→ **DATASET ENTRIES**:
## start

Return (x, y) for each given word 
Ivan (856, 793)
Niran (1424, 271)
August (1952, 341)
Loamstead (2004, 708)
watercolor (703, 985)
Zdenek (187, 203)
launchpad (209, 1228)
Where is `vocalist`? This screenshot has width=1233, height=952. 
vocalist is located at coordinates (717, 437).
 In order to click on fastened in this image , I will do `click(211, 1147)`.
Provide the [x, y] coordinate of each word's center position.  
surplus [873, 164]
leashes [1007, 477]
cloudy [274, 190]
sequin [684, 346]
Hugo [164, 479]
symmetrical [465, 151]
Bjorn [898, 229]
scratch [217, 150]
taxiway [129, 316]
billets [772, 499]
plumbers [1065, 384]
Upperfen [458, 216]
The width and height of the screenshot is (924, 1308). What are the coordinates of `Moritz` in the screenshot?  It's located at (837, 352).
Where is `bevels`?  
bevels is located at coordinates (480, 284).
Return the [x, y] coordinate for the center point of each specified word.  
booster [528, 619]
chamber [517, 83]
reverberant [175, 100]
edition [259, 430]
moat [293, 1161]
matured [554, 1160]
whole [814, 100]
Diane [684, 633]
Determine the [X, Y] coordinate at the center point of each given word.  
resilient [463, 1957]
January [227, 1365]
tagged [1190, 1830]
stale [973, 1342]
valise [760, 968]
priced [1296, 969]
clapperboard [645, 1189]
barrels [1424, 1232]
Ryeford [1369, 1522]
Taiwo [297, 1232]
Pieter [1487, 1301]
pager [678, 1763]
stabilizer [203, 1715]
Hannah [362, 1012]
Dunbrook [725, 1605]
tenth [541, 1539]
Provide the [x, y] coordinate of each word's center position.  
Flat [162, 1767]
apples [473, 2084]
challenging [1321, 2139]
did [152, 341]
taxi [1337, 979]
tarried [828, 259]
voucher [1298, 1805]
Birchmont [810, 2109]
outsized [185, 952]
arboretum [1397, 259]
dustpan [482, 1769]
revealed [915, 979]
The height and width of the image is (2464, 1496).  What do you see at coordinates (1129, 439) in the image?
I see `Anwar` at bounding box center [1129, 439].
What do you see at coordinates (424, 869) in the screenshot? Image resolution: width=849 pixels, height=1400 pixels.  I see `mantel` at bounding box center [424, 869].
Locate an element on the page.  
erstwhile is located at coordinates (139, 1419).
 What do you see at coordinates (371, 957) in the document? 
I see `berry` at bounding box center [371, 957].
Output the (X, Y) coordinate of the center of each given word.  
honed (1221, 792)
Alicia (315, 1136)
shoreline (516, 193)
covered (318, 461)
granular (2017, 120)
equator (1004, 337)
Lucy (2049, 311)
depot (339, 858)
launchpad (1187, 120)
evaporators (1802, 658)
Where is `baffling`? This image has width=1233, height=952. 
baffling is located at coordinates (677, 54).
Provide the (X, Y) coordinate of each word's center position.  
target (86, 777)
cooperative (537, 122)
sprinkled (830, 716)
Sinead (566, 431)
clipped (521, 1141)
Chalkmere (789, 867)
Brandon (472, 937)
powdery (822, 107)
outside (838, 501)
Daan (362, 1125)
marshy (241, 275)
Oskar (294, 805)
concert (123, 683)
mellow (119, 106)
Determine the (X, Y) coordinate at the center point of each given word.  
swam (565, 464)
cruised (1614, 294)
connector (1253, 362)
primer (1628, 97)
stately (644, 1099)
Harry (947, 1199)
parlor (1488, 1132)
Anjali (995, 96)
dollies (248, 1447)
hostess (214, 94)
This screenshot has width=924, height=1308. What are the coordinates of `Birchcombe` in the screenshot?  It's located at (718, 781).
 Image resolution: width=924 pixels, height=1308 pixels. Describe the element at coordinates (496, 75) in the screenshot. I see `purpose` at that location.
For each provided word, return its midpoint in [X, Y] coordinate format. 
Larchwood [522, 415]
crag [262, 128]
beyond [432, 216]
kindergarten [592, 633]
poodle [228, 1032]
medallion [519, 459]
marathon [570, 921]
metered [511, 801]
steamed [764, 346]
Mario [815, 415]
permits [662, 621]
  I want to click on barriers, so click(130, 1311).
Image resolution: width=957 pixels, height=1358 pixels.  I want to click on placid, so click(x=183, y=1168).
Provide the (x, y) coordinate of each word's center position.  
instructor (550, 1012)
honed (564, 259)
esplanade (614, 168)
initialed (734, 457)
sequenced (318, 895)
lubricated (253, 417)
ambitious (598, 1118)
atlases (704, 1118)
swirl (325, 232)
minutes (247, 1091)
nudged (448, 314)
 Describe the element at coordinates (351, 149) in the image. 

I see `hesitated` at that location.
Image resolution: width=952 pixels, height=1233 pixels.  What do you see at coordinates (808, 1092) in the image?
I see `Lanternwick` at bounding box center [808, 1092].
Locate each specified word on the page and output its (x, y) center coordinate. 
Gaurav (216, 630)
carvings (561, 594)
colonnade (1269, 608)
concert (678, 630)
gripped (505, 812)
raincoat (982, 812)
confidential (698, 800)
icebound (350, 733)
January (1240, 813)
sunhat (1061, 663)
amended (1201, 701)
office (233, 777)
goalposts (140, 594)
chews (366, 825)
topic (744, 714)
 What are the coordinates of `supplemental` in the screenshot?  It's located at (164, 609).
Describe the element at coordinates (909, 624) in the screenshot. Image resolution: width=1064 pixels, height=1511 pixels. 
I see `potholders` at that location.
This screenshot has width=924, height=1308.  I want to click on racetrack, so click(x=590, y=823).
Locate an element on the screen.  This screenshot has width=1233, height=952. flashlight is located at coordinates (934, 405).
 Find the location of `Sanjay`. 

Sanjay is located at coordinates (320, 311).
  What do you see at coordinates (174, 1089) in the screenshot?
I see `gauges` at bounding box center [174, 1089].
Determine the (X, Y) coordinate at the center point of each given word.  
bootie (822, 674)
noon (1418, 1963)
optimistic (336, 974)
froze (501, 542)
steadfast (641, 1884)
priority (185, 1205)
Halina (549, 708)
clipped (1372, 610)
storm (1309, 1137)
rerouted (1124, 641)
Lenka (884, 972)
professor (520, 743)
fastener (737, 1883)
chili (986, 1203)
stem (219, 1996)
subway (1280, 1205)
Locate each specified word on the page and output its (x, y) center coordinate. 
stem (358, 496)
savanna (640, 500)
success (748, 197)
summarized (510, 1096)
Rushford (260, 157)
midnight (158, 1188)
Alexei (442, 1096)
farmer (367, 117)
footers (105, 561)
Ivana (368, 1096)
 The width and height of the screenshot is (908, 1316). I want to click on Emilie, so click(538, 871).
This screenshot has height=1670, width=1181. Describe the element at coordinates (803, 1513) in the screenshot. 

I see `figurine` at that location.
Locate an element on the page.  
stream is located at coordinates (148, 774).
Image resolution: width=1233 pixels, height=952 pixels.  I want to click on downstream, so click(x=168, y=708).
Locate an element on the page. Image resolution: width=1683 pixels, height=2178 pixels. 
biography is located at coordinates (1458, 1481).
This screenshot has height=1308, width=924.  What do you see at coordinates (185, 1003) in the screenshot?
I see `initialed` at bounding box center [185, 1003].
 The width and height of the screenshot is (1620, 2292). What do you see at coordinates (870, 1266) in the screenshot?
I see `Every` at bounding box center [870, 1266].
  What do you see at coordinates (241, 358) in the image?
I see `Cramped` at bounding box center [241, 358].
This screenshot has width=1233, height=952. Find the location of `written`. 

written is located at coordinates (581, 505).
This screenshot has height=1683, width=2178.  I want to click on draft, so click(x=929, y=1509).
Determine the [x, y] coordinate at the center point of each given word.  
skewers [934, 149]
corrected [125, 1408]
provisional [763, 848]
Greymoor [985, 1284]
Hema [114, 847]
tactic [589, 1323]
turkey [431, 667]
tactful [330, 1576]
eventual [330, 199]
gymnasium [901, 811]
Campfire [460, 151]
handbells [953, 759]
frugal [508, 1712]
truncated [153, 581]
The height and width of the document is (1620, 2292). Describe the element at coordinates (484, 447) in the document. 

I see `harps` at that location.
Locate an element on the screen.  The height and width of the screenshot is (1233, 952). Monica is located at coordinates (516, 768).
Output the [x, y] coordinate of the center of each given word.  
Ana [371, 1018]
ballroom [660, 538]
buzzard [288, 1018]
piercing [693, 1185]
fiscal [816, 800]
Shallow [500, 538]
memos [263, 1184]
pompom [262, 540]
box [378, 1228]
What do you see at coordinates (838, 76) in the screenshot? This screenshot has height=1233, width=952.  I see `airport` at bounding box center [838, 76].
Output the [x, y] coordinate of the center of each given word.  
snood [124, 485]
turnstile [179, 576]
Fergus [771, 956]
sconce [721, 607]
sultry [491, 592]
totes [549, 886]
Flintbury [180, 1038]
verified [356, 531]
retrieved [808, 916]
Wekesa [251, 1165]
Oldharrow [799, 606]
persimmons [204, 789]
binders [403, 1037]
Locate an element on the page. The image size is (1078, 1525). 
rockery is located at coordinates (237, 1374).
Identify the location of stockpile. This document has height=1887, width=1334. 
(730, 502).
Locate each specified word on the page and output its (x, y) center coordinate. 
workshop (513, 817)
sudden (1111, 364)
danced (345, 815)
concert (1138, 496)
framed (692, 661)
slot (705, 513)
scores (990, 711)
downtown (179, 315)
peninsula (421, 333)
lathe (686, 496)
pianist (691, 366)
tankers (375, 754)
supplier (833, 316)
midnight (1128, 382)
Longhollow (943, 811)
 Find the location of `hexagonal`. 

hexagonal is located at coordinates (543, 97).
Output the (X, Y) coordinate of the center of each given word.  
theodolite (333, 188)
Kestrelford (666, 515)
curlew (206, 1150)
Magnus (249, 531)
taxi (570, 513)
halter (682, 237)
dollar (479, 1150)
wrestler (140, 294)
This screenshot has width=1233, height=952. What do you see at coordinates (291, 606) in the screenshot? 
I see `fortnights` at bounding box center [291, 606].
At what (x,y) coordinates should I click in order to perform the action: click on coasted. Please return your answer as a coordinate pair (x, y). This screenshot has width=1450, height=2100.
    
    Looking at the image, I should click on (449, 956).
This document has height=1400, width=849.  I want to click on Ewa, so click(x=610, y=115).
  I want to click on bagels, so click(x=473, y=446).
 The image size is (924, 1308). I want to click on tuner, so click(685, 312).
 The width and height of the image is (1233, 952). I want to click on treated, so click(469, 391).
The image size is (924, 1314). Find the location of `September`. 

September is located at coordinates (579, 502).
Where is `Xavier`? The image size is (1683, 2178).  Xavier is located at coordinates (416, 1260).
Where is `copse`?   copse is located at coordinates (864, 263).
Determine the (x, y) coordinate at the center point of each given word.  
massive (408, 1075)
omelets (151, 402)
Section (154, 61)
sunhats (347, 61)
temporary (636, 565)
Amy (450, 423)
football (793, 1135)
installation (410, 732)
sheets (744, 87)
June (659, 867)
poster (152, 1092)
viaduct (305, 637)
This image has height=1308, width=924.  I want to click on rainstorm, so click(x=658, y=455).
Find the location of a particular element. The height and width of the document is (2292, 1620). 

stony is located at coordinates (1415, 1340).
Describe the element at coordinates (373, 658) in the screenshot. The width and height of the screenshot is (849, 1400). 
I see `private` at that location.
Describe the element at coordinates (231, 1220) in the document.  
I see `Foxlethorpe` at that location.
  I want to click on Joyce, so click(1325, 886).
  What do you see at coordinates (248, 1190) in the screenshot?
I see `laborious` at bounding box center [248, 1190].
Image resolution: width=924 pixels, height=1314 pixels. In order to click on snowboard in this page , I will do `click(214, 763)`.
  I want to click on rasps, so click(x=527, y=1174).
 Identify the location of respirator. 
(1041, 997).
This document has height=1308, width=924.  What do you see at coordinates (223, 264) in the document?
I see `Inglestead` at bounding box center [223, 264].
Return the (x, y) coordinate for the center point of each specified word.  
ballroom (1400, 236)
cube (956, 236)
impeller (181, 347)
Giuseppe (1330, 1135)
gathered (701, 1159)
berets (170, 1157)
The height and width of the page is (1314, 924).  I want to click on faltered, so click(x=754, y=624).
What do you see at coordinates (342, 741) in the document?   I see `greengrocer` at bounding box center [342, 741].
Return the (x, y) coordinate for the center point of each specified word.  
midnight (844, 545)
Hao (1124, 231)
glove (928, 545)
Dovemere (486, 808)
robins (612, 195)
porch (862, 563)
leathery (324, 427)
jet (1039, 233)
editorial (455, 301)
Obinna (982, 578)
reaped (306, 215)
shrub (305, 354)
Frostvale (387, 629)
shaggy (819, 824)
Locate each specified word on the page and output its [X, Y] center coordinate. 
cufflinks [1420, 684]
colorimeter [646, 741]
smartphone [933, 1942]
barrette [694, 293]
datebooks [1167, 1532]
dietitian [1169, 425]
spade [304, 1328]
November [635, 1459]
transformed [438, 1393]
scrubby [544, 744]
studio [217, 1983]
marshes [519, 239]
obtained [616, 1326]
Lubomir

## end

Could you copy out, word for word, the records from their first line through the line that contains "pager [678, 1763]", including both of those lines?

→ **ANSWER TO THIS TASK**:
Return (x, y) for each given word 
Ivan (856, 793)
Niran (1424, 271)
August (1952, 341)
Loamstead (2004, 708)
watercolor (703, 985)
Zdenek (187, 203)
launchpad (209, 1228)
Where is `vocalist`? This screenshot has width=1233, height=952. 
vocalist is located at coordinates (717, 437).
 In order to click on fastened in this image , I will do `click(211, 1147)`.
Provide the [x, y] coordinate of each word's center position.  
surplus [873, 164]
leashes [1007, 477]
cloudy [274, 190]
sequin [684, 346]
Hugo [164, 479]
symmetrical [465, 151]
Bjorn [898, 229]
scratch [217, 150]
taxiway [129, 316]
billets [772, 499]
plumbers [1065, 384]
Upperfen [458, 216]
The width and height of the screenshot is (924, 1308). What are the coordinates of `Moritz` in the screenshot?  It's located at (837, 352).
Where is `bevels`?  
bevels is located at coordinates (480, 284).
Return the [x, y] coordinate for the center point of each specified word.  
booster [528, 619]
chamber [517, 83]
reverberant [175, 100]
edition [259, 430]
moat [293, 1161]
matured [554, 1160]
whole [814, 100]
Diane [684, 633]
Determine the [X, Y] coordinate at the center point of each given word.  
resilient [463, 1957]
January [227, 1365]
tagged [1190, 1830]
stale [973, 1342]
valise [760, 968]
priced [1296, 969]
clapperboard [645, 1189]
barrels [1424, 1232]
Ryeford [1369, 1522]
Taiwo [297, 1232]
Pieter [1487, 1301]
pager [678, 1763]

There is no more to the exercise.